** TASK DESCRIPTION **
Please reproduce the data exactly, though every picture must stay out.

######

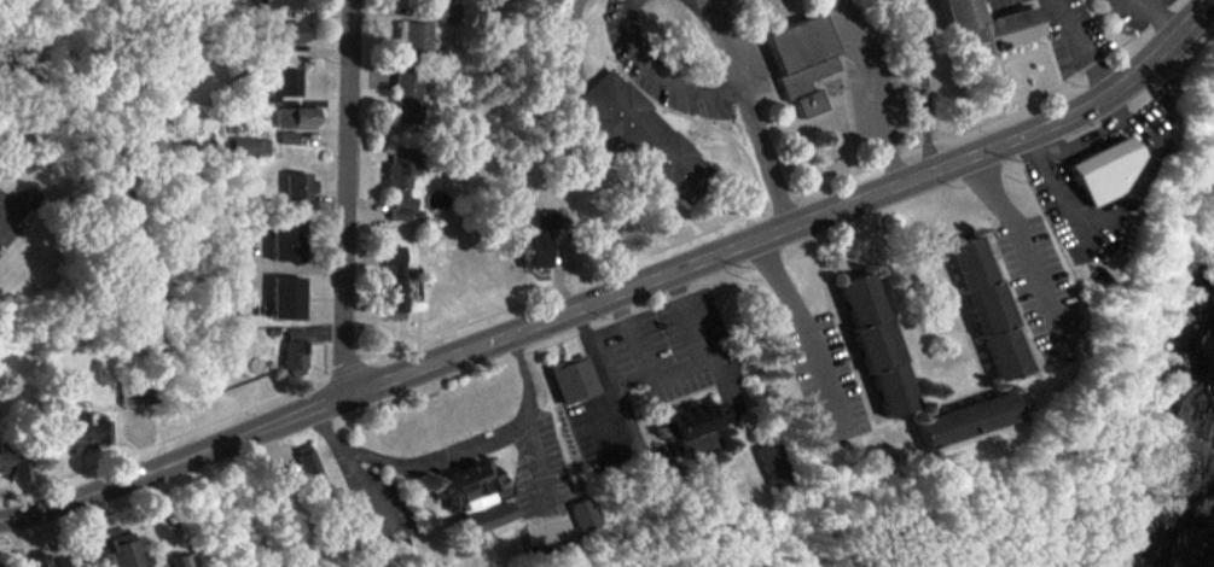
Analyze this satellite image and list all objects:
building: (272, 4)
parking lot: (1131, 13)
road: (1150, 16)
building: (979, 27)
building: (287, 31)
building: (414, 37)
road: (1085, 42)
building: (801, 60)
road: (660, 77)
building: (285, 84)
road: (923, 84)
road: (870, 89)
building: (406, 97)
road: (749, 111)
building: (294, 116)
building: (640, 136)
building: (288, 138)
building: (249, 146)
building: (1099, 169)
building: (401, 179)
building: (298, 185)
road: (342, 197)
building: (537, 237)
building: (286, 239)
road: (1022, 240)
road: (292, 268)
building: (394, 278)
road: (618, 286)
building: (286, 297)
building: (985, 308)
road: (807, 330)
building: (877, 345)
building: (294, 351)
road: (594, 361)
road: (675, 371)
building: (573, 380)
building: (132, 394)
road: (529, 412)
building: (964, 419)
building: (692, 428)
building: (85, 431)
road: (441, 459)
building: (13, 461)
building: (774, 462)
road: (353, 464)
building: (308, 468)
building: (471, 496)
building: (583, 514)
river: (1204, 526)
building: (121, 550)
building: (37, 560)
building: (178, 560)
building: (3, 565)

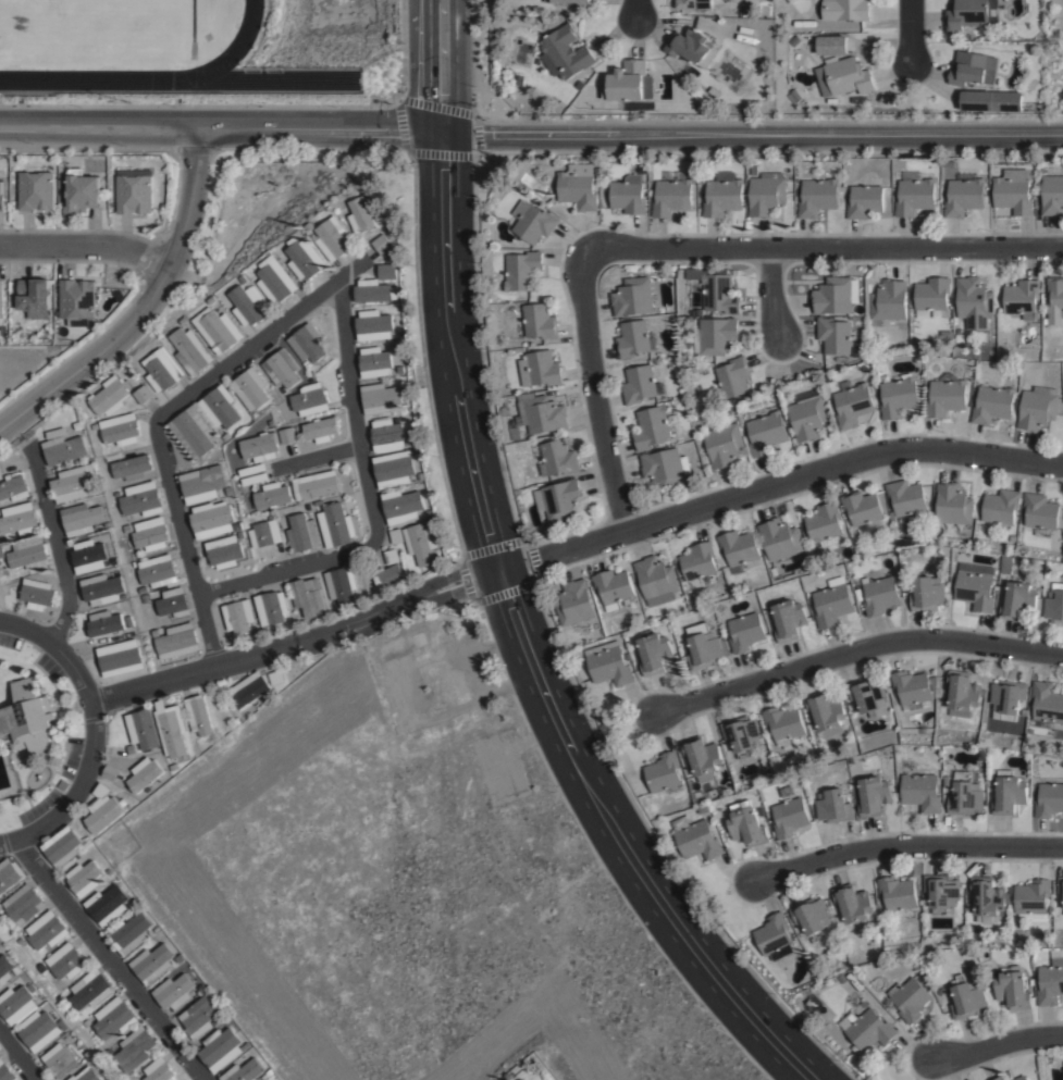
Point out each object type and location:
building: (560, 0)
building: (585, 3)
building: (694, 4)
road: (634, 9)
building: (846, 9)
building: (993, 11)
building: (966, 14)
road: (909, 30)
track: (118, 38)
building: (831, 43)
building: (692, 45)
building: (564, 52)
road: (450, 66)
building: (973, 67)
building: (728, 74)
building: (843, 77)
track: (267, 81)
building: (625, 81)
building: (993, 100)
road: (223, 131)
road: (754, 132)
building: (752, 170)
building: (578, 186)
building: (36, 190)
building: (83, 190)
building: (135, 191)
building: (1013, 191)
building: (629, 194)
building: (672, 194)
building: (722, 194)
building: (766, 194)
building: (913, 194)
building: (964, 194)
building: (2, 195)
building: (1052, 195)
building: (817, 197)
building: (865, 199)
building: (364, 216)
building: (533, 222)
building: (311, 226)
building: (334, 238)
building: (383, 243)
road: (85, 245)
road: (826, 249)
building: (305, 258)
building: (521, 270)
building: (388, 271)
building: (244, 279)
building: (277, 279)
building: (375, 290)
building: (718, 294)
building: (835, 295)
building: (35, 297)
building: (633, 297)
building: (931, 297)
building: (1, 298)
building: (77, 298)
building: (1022, 298)
road: (773, 299)
building: (1055, 300)
building: (888, 302)
building: (973, 303)
building: (249, 305)
road: (143, 308)
building: (539, 322)
building: (374, 325)
building: (218, 329)
building: (716, 336)
building: (834, 336)
building: (636, 339)
building: (305, 343)
building: (191, 350)
building: (376, 362)
building: (282, 369)
building: (539, 369)
building: (162, 370)
building: (732, 377)
building: (1034, 380)
building: (641, 385)
building: (251, 389)
building: (283, 390)
road: (594, 394)
building: (143, 395)
building: (899, 396)
building: (946, 396)
building: (110, 397)
building: (310, 399)
building: (382, 399)
building: (992, 404)
building: (853, 405)
building: (220, 407)
building: (1038, 408)
building: (540, 414)
building: (808, 416)
road: (160, 417)
building: (272, 423)
building: (509, 423)
building: (78, 425)
building: (95, 427)
building: (322, 429)
building: (652, 429)
building: (120, 430)
building: (514, 431)
building: (192, 432)
building: (56, 433)
building: (765, 433)
building: (388, 435)
building: (288, 436)
building: (724, 445)
building: (261, 447)
building: (63, 449)
building: (556, 459)
road: (315, 460)
building: (131, 464)
building: (9, 468)
building: (666, 468)
building: (395, 469)
building: (422, 477)
building: (73, 483)
building: (203, 484)
road: (777, 484)
building: (318, 485)
building: (14, 489)
building: (98, 490)
building: (273, 496)
building: (561, 499)
building: (141, 500)
building: (906, 501)
building: (319, 503)
road: (369, 504)
building: (406, 505)
building: (953, 505)
building: (1000, 507)
building: (309, 508)
building: (862, 509)
building: (1040, 512)
building: (430, 514)
building: (891, 517)
building: (82, 519)
building: (19, 520)
building: (213, 520)
building: (546, 525)
building: (337, 526)
building: (824, 526)
building: (238, 527)
building: (266, 533)
building: (303, 534)
building: (150, 535)
building: (397, 536)
building: (779, 539)
building: (423, 543)
road: (56, 547)
building: (738, 548)
building: (225, 552)
building: (29, 554)
building: (89, 557)
building: (392, 557)
building: (114, 561)
building: (698, 561)
building: (157, 572)
building: (389, 576)
building: (657, 579)
building: (341, 587)
building: (975, 587)
building: (103, 589)
building: (613, 589)
building: (906, 591)
building: (38, 595)
building: (878, 595)
building: (927, 595)
building: (124, 597)
building: (309, 598)
building: (1018, 602)
building: (173, 604)
building: (832, 604)
building: (1054, 605)
building: (575, 606)
building: (272, 608)
building: (239, 617)
building: (788, 621)
building: (105, 623)
building: (595, 625)
building: (745, 633)
road: (295, 640)
building: (418, 640)
building: (176, 642)
road: (526, 646)
building: (703, 648)
road: (852, 651)
building: (655, 655)
building: (120, 659)
building: (608, 665)
building: (275, 679)
building: (912, 690)
building: (248, 691)
building: (963, 694)
building: (867, 695)
building: (1008, 697)
building: (1046, 703)
building: (824, 715)
building: (199, 716)
building: (29, 720)
building: (236, 722)
building: (785, 727)
building: (143, 728)
building: (171, 730)
road: (93, 734)
building: (743, 736)
building: (701, 759)
building: (174, 767)
building: (110, 773)
building: (662, 774)
building: (146, 775)
building: (62, 785)
building: (101, 792)
building: (921, 793)
building: (1009, 795)
building: (966, 796)
building: (874, 797)
building: (1049, 801)
building: (834, 809)
building: (703, 811)
building: (104, 814)
building: (789, 816)
building: (747, 827)
building: (695, 840)
building: (88, 841)
road: (902, 846)
building: (62, 848)
building: (110, 872)
building: (7, 876)
building: (84, 879)
building: (1060, 890)
building: (942, 893)
building: (898, 897)
building: (1032, 899)
building: (987, 902)
building: (853, 905)
building: (23, 906)
building: (107, 907)
building: (811, 918)
building: (46, 932)
building: (130, 935)
building: (774, 938)
building: (900, 960)
road: (109, 961)
building: (65, 963)
building: (155, 964)
building: (971, 967)
building: (5, 971)
building: (17, 971)
building: (1051, 983)
building: (33, 989)
building: (90, 991)
building: (1014, 993)
building: (174, 994)
building: (943, 996)
building: (58, 998)
building: (967, 1000)
building: (909, 1001)
building: (16, 1006)
building: (200, 1018)
building: (113, 1020)
building: (866, 1031)
building: (39, 1032)
road: (999, 1043)
building: (134, 1050)
building: (221, 1051)
road: (16, 1058)
building: (60, 1062)
building: (159, 1071)
building: (5, 1072)
building: (246, 1072)
building: (270, 1074)
building: (87, 1075)
building: (130, 1077)
building: (999, 1077)
building: (1021, 1077)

######

** OUTPUT OF THE TASK **
Analyze this satellite image and list all objects:
building: (272, 4)
parking lot: (1131, 13)
road: (1150, 16)
building: (979, 27)
building: (287, 31)
building: (414, 37)
road: (1085, 42)
building: (801, 60)
road: (660, 77)
building: (285, 84)
road: (923, 84)
road: (870, 89)
building: (406, 97)
road: (749, 111)
building: (294, 116)
building: (640, 136)
building: (288, 138)
building: (249, 146)
building: (1099, 169)
building: (401, 179)
building: (298, 185)
road: (342, 197)
building: (537, 237)
building: (286, 239)
road: (1022, 240)
road: (292, 268)
building: (394, 278)
road: (618, 286)
building: (286, 297)
building: (985, 308)
road: (807, 330)
building: (877, 345)
building: (294, 351)
road: (594, 361)
road: (675, 371)
building: (573, 380)
building: (132, 394)
road: (529, 412)
building: (964, 419)
building: (692, 428)
building: (85, 431)
road: (441, 459)
building: (13, 461)
building: (774, 462)
road: (353, 464)
building: (308, 468)
building: (471, 496)
building: (583, 514)
river: (1204, 526)
building: (121, 550)
building: (37, 560)
building: (178, 560)
building: (3, 565)

Point out each object type and location:
building: (560, 0)
building: (585, 3)
building: (694, 4)
road: (634, 9)
building: (846, 9)
building: (993, 11)
building: (966, 14)
road: (909, 30)
track: (118, 38)
building: (831, 43)
building: (692, 45)
building: (564, 52)
road: (450, 66)
building: (973, 67)
building: (728, 74)
building: (843, 77)
track: (267, 81)
building: (625, 81)
building: (993, 100)
road: (223, 131)
road: (754, 132)
building: (752, 170)
building: (578, 186)
building: (36, 190)
building: (83, 190)
building: (135, 191)
building: (1013, 191)
building: (629, 194)
building: (672, 194)
building: (722, 194)
building: (766, 194)
building: (913, 194)
building: (964, 194)
building: (2, 195)
building: (1052, 195)
building: (817, 197)
building: (865, 199)
building: (364, 216)
building: (533, 222)
building: (311, 226)
building: (334, 238)
building: (383, 243)
road: (85, 245)
road: (826, 249)
building: (305, 258)
building: (521, 270)
building: (388, 271)
building: (244, 279)
building: (277, 279)
building: (375, 290)
building: (718, 294)
building: (835, 295)
building: (35, 297)
building: (633, 297)
building: (931, 297)
building: (1, 298)
building: (77, 298)
building: (1022, 298)
road: (773, 299)
building: (1055, 300)
building: (888, 302)
building: (973, 303)
building: (249, 305)
road: (143, 308)
building: (539, 322)
building: (374, 325)
building: (218, 329)
building: (716, 336)
building: (834, 336)
building: (636, 339)
building: (305, 343)
building: (191, 350)
building: (376, 362)
building: (282, 369)
building: (539, 369)
building: (162, 370)
building: (732, 377)
building: (1034, 380)
building: (641, 385)
building: (251, 389)
building: (283, 390)
road: (594, 394)
building: (143, 395)
building: (899, 396)
building: (946, 396)
building: (110, 397)
building: (310, 399)
building: (382, 399)
building: (992, 404)
building: (853, 405)
building: (220, 407)
building: (1038, 408)
building: (540, 414)
building: (808, 416)
road: (160, 417)
building: (272, 423)
building: (509, 423)
building: (78, 425)
building: (95, 427)
building: (322, 429)
building: (652, 429)
building: (120, 430)
building: (514, 431)
building: (192, 432)
building: (56, 433)
building: (765, 433)
building: (388, 435)
building: (288, 436)
building: (724, 445)
building: (261, 447)
building: (63, 449)
building: (556, 459)
road: (315, 460)
building: (131, 464)
building: (9, 468)
building: (666, 468)
building: (395, 469)
building: (422, 477)
building: (73, 483)
building: (203, 484)
road: (777, 484)
building: (318, 485)
building: (14, 489)
building: (98, 490)
building: (273, 496)
building: (561, 499)
building: (141, 500)
building: (906, 501)
building: (319, 503)
road: (369, 504)
building: (406, 505)
building: (953, 505)
building: (1000, 507)
building: (309, 508)
building: (862, 509)
building: (1040, 512)
building: (430, 514)
building: (891, 517)
building: (82, 519)
building: (19, 520)
building: (213, 520)
building: (546, 525)
building: (337, 526)
building: (824, 526)
building: (238, 527)
building: (266, 533)
building: (303, 534)
building: (150, 535)
building: (397, 536)
building: (779, 539)
building: (423, 543)
road: (56, 547)
building: (738, 548)
building: (225, 552)
building: (29, 554)
building: (89, 557)
building: (392, 557)
building: (114, 561)
building: (698, 561)
building: (157, 572)
building: (389, 576)
building: (657, 579)
building: (341, 587)
building: (975, 587)
building: (103, 589)
building: (613, 589)
building: (906, 591)
building: (38, 595)
building: (878, 595)
building: (927, 595)
building: (124, 597)
building: (309, 598)
building: (1018, 602)
building: (173, 604)
building: (832, 604)
building: (1054, 605)
building: (575, 606)
building: (272, 608)
building: (239, 617)
building: (788, 621)
building: (105, 623)
building: (595, 625)
building: (745, 633)
road: (295, 640)
building: (418, 640)
building: (176, 642)
road: (526, 646)
building: (703, 648)
road: (852, 651)
building: (655, 655)
building: (120, 659)
building: (608, 665)
building: (275, 679)
building: (912, 690)
building: (248, 691)
building: (963, 694)
building: (867, 695)
building: (1008, 697)
building: (1046, 703)
building: (824, 715)
building: (199, 716)
building: (29, 720)
building: (236, 722)
building: (785, 727)
building: (143, 728)
building: (171, 730)
road: (93, 734)
building: (743, 736)
building: (701, 759)
building: (174, 767)
building: (110, 773)
building: (662, 774)
building: (146, 775)
building: (62, 785)
building: (101, 792)
building: (921, 793)
building: (1009, 795)
building: (966, 796)
building: (874, 797)
building: (1049, 801)
building: (834, 809)
building: (703, 811)
building: (104, 814)
building: (789, 816)
building: (747, 827)
building: (695, 840)
building: (88, 841)
road: (902, 846)
building: (62, 848)
building: (110, 872)
building: (7, 876)
building: (84, 879)
building: (1060, 890)
building: (942, 893)
building: (898, 897)
building: (1032, 899)
building: (987, 902)
building: (853, 905)
building: (23, 906)
building: (107, 907)
building: (811, 918)
building: (46, 932)
building: (130, 935)
building: (774, 938)
building: (900, 960)
road: (109, 961)
building: (65, 963)
building: (155, 964)
building: (971, 967)
building: (5, 971)
building: (17, 971)
building: (1051, 983)
building: (33, 989)
building: (90, 991)
building: (1014, 993)
building: (174, 994)
building: (943, 996)
building: (58, 998)
building: (967, 1000)
building: (909, 1001)
building: (16, 1006)
building: (200, 1018)
building: (113, 1020)
building: (866, 1031)
building: (39, 1032)
road: (999, 1043)
building: (134, 1050)
building: (221, 1051)
road: (16, 1058)
building: (60, 1062)
building: (159, 1071)
building: (5, 1072)
building: (246, 1072)
building: (270, 1074)
building: (87, 1075)
building: (130, 1077)
building: (999, 1077)
building: (1021, 1077)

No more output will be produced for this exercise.